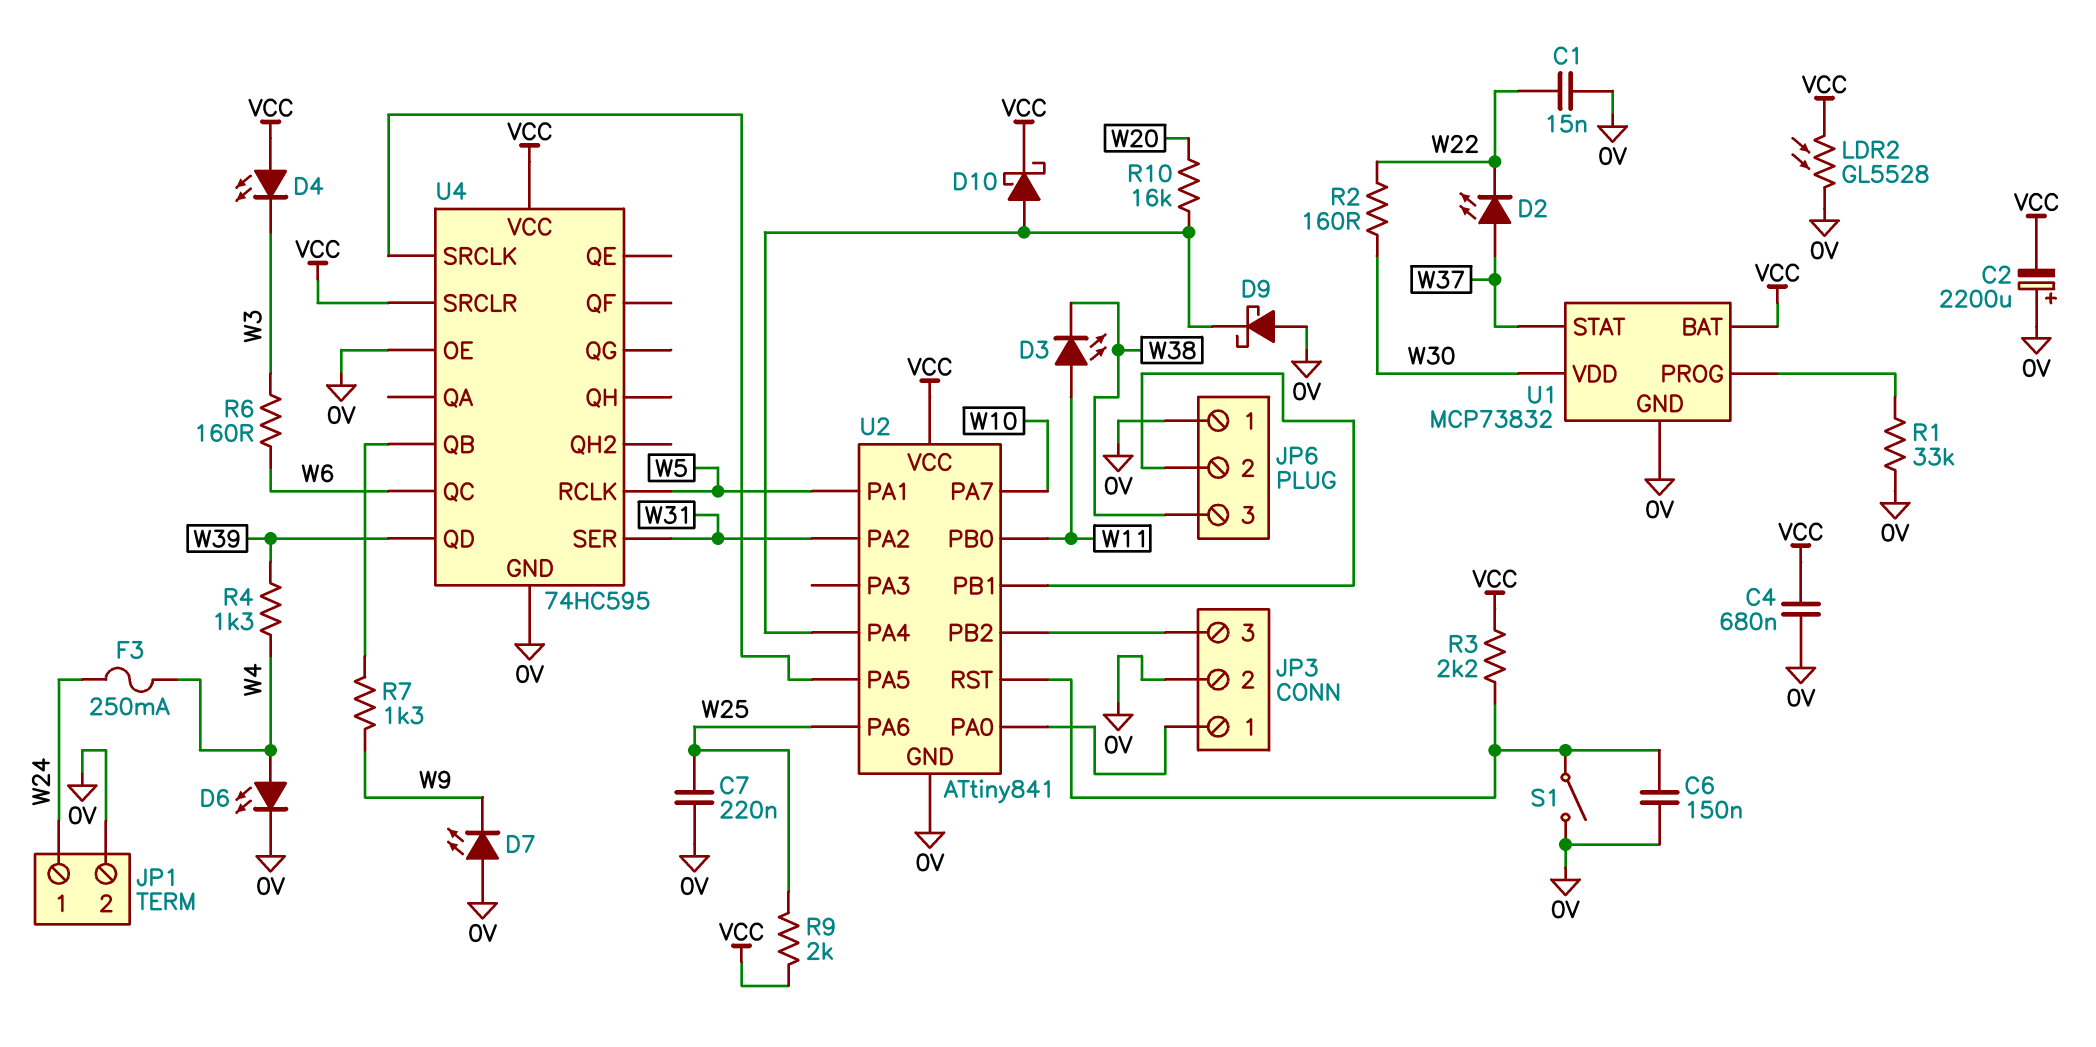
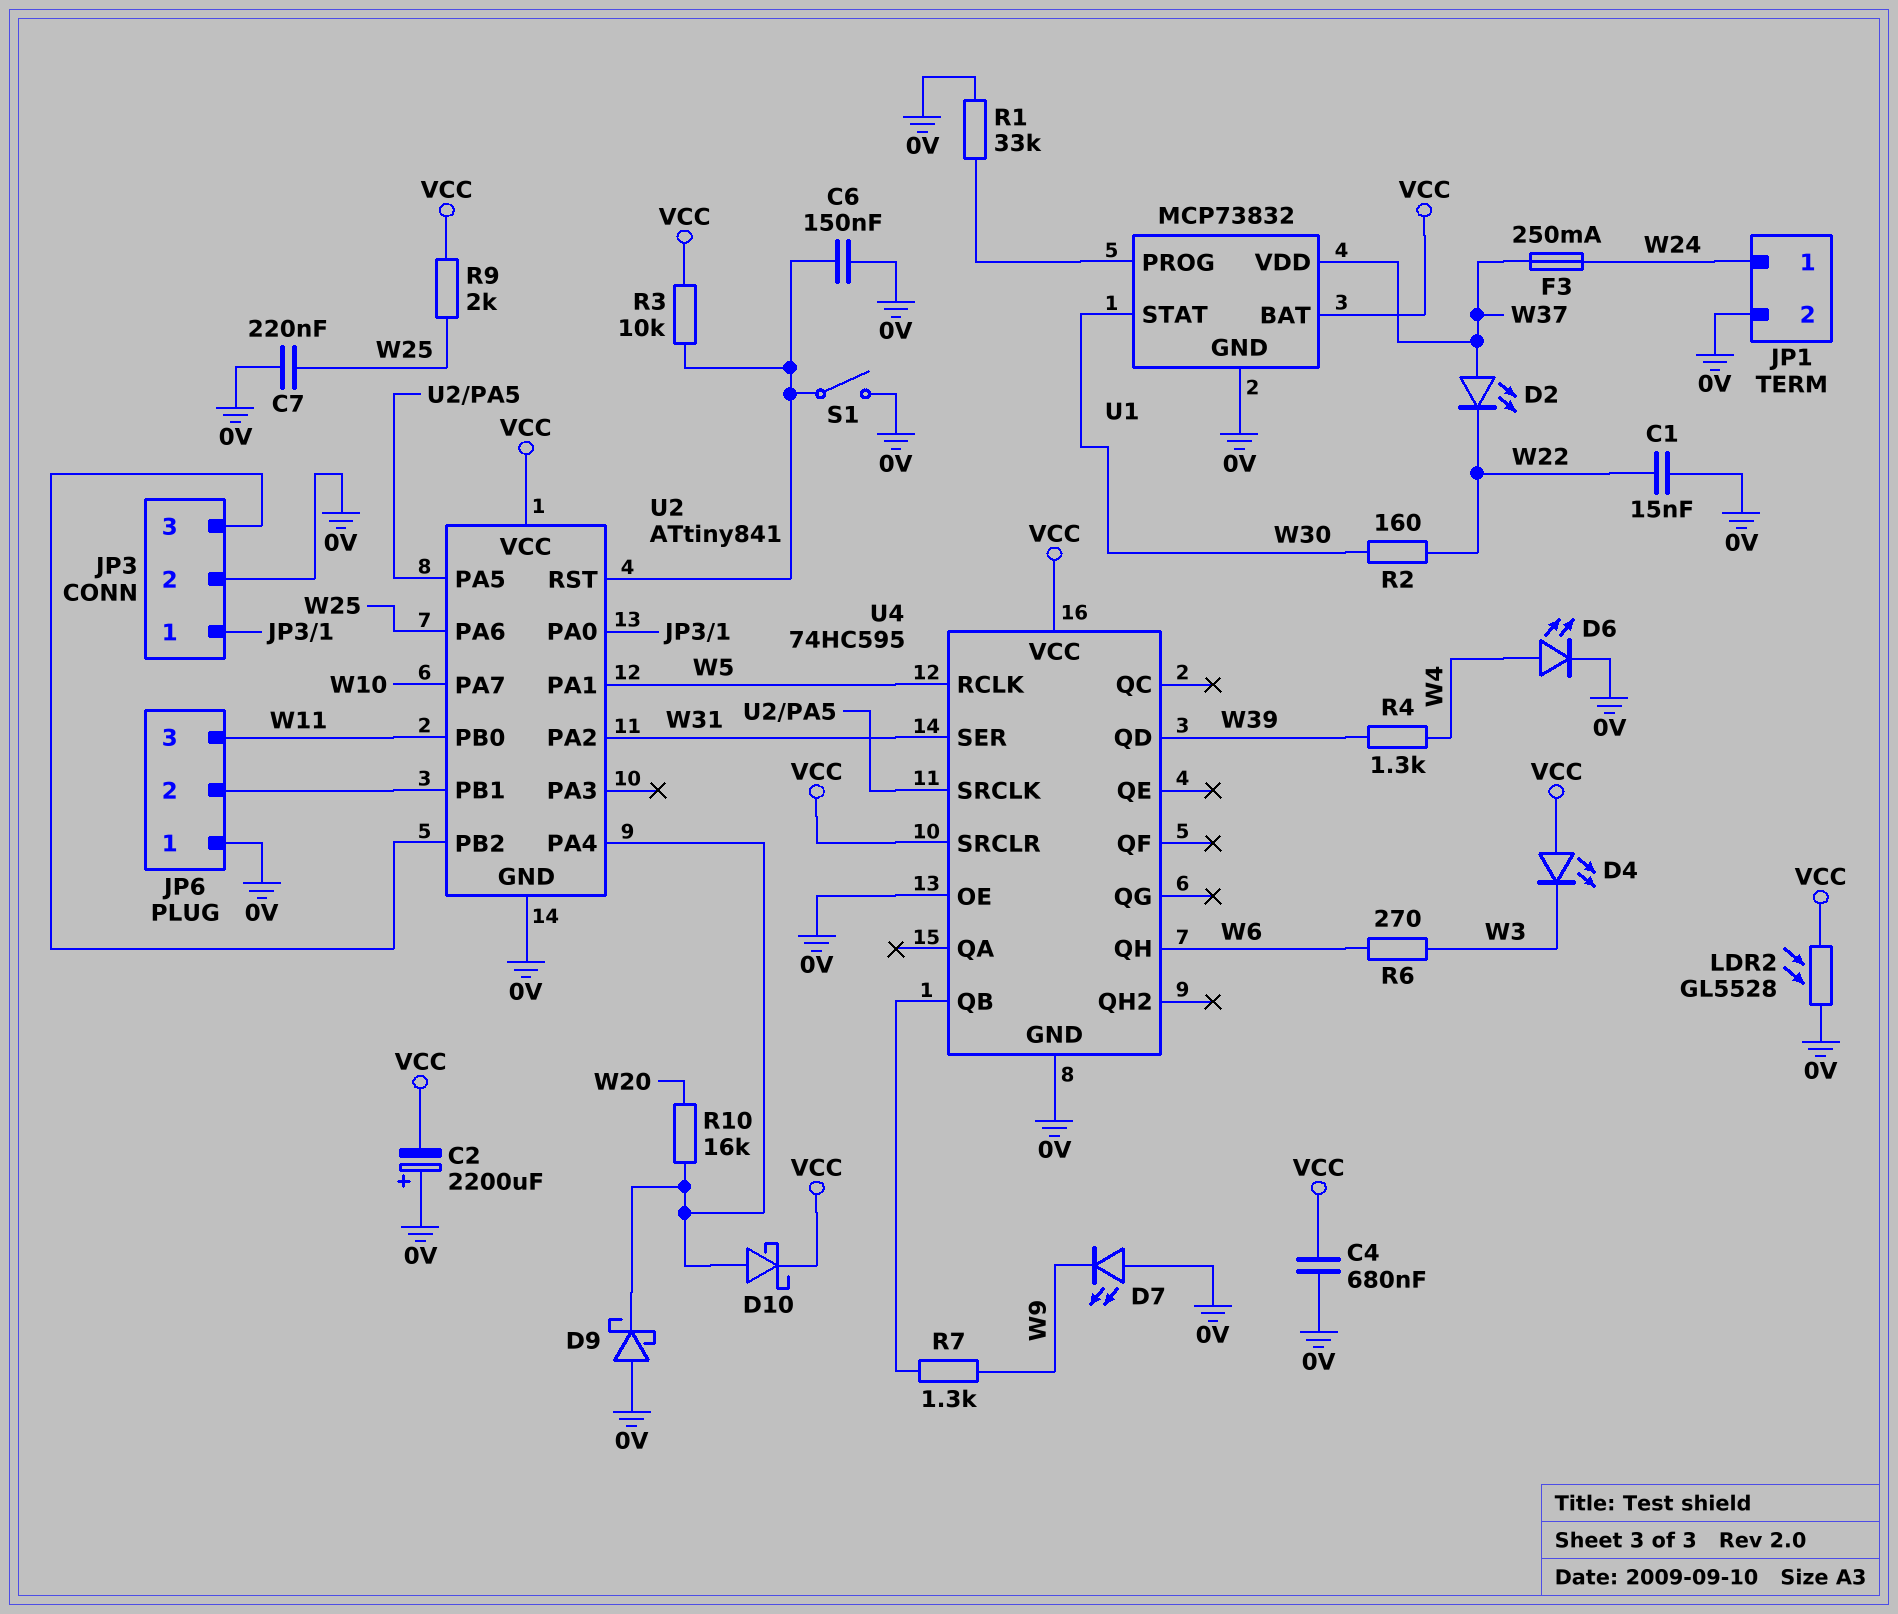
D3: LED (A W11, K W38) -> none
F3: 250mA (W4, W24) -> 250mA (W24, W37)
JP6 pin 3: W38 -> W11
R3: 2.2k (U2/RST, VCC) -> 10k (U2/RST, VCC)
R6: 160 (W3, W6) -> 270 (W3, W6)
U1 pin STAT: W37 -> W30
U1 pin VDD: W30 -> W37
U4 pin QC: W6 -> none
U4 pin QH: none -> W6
---
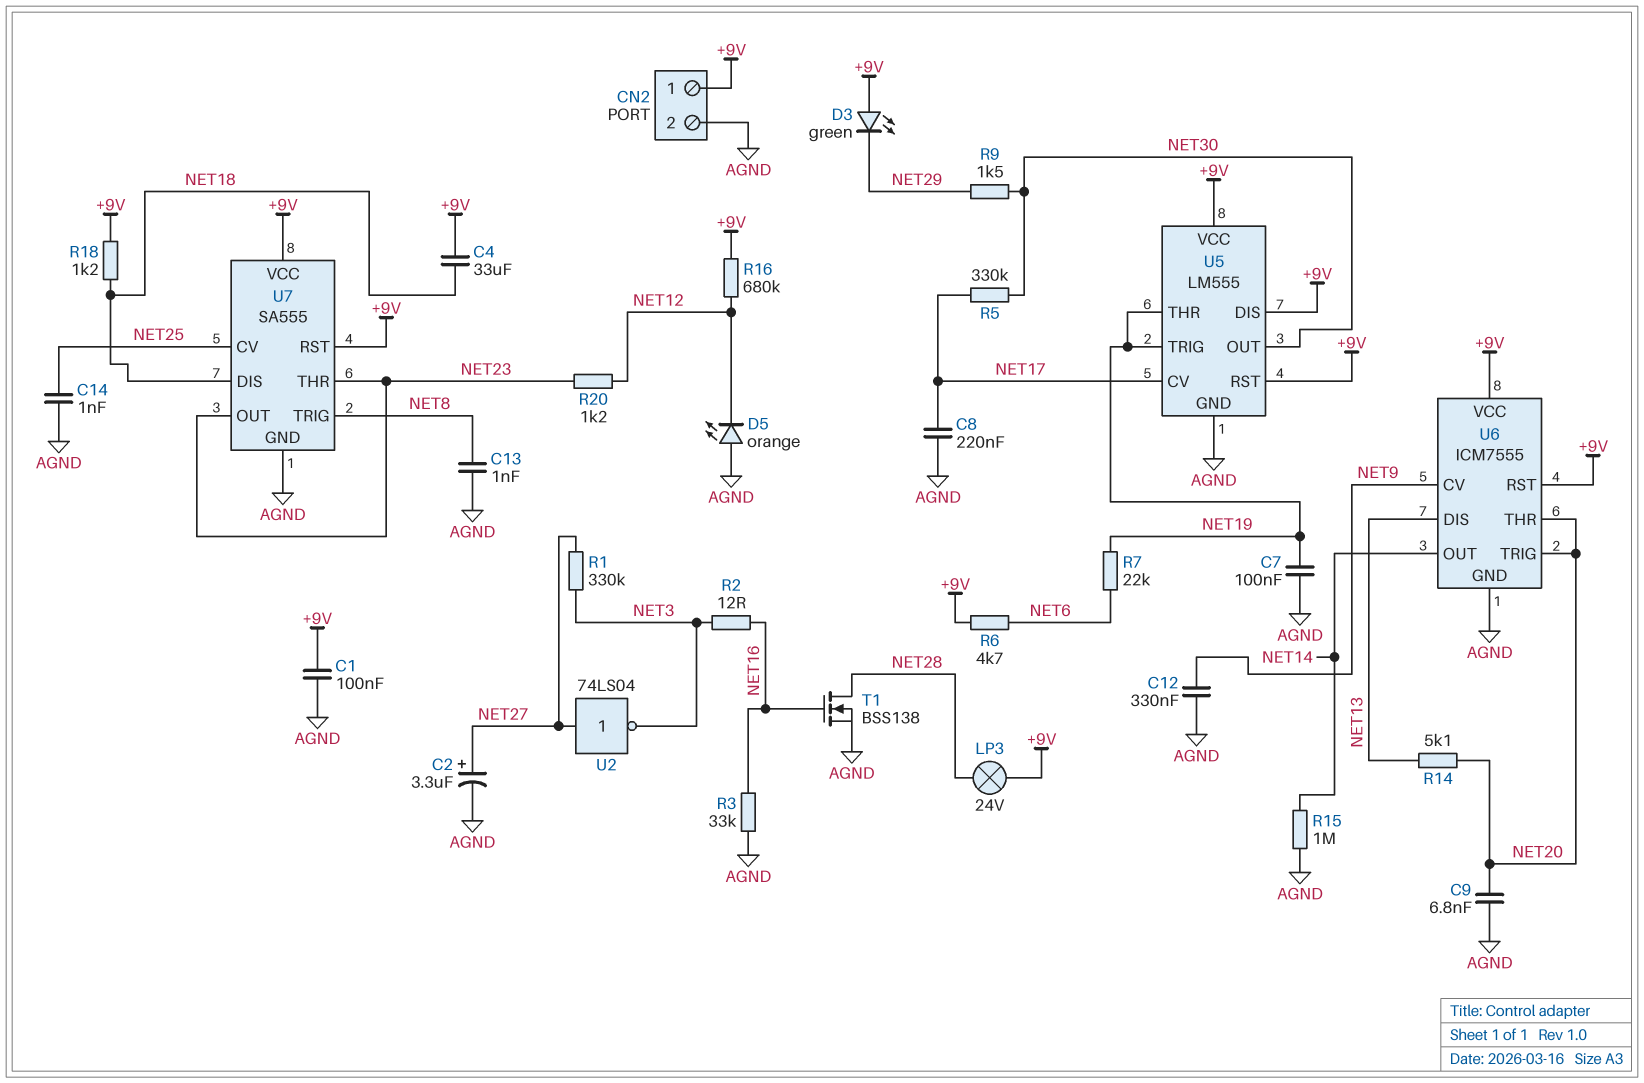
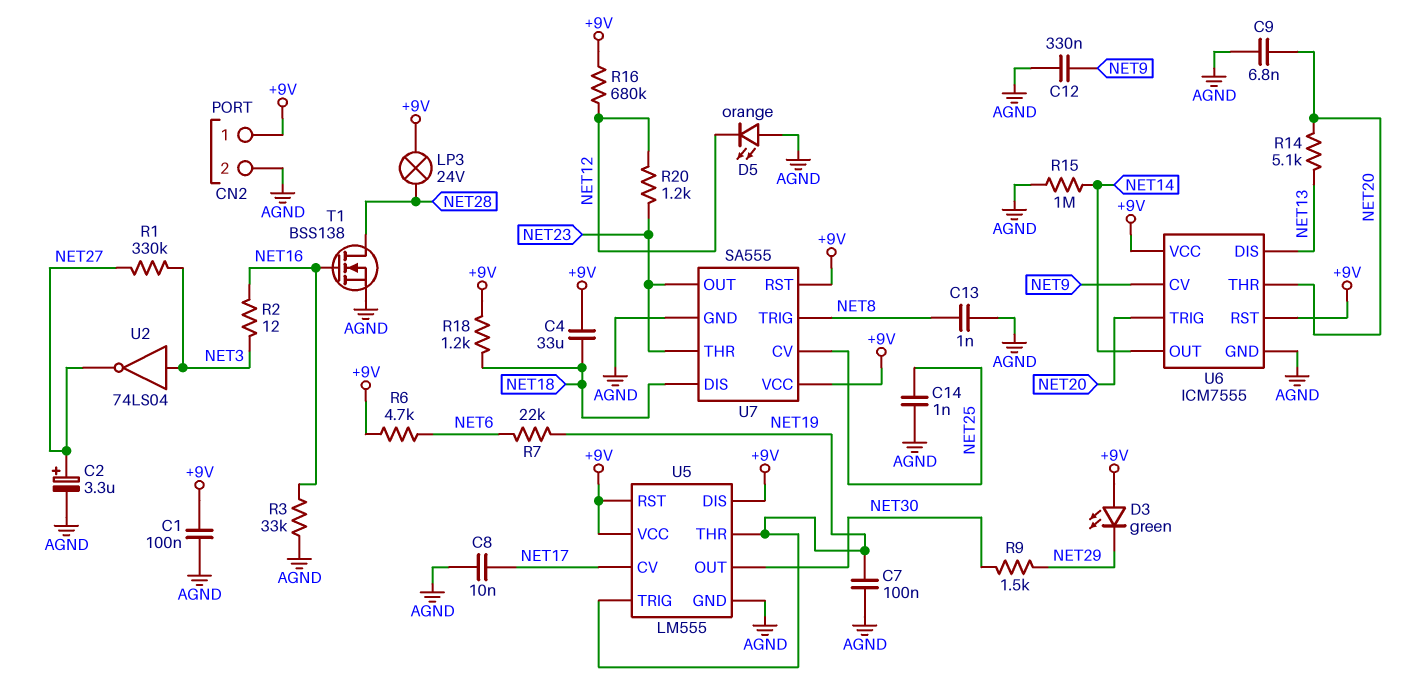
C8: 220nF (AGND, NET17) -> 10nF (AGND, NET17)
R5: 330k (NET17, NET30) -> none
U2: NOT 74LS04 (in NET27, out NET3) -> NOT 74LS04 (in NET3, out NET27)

**WORK INSTRUCTIONS:**
Set down, exactly as they appear above, all lines from the one that has "U1 pin VDD: W30 -> W37" down to the one that has "U4 pin QH: none -> W6", including those two and no others.

**WRITTEN SOLUTION:**
U1 pin VDD: W30 -> W37
U4 pin QC: W6 -> none
U4 pin QH: none -> W6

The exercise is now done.